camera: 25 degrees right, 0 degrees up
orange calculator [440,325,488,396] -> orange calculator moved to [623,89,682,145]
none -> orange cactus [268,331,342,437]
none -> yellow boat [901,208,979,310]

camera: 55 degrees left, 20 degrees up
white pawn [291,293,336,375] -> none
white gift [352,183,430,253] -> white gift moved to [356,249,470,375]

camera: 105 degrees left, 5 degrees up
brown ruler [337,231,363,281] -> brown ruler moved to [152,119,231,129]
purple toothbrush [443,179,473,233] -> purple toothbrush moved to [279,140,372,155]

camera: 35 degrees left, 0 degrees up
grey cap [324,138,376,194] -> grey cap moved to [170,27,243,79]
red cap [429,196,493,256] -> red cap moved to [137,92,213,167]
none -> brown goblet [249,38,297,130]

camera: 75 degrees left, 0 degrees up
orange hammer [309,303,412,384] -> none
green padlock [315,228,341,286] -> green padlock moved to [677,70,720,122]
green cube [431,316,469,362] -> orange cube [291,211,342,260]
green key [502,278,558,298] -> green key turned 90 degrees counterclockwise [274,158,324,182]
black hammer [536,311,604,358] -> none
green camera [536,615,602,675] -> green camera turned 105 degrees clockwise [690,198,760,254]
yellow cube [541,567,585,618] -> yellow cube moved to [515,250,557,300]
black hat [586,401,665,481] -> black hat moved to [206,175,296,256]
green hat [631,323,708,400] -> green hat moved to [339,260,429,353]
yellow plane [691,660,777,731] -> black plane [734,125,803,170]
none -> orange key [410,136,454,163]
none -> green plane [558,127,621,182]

+===+

Task instructions: From the line that has "camera: 105 degrees left, 5 degrees up" through the line that has "yellow cube [541,567,585,618]", copy every line exactly as it appears above, and leave out all others.

Written solution:
camera: 105 degrees left, 5 degrees up
brown ruler [337,231,363,281] -> brown ruler moved to [152,119,231,129]
purple toothbrush [443,179,473,233] -> purple toothbrush moved to [279,140,372,155]

camera: 35 degrees left, 0 degrees up
grey cap [324,138,376,194] -> grey cap moved to [170,27,243,79]
red cap [429,196,493,256] -> red cap moved to [137,92,213,167]
none -> brown goblet [249,38,297,130]

camera: 75 degrees left, 0 degrees up
orange hammer [309,303,412,384] -> none
green padlock [315,228,341,286] -> green padlock moved to [677,70,720,122]
green cube [431,316,469,362] -> orange cube [291,211,342,260]
green key [502,278,558,298] -> green key turned 90 degrees counterclockwise [274,158,324,182]
black hammer [536,311,604,358] -> none
green camera [536,615,602,675] -> green camera turned 105 degrees clockwise [690,198,760,254]
yellow cube [541,567,585,618] -> yellow cube moved to [515,250,557,300]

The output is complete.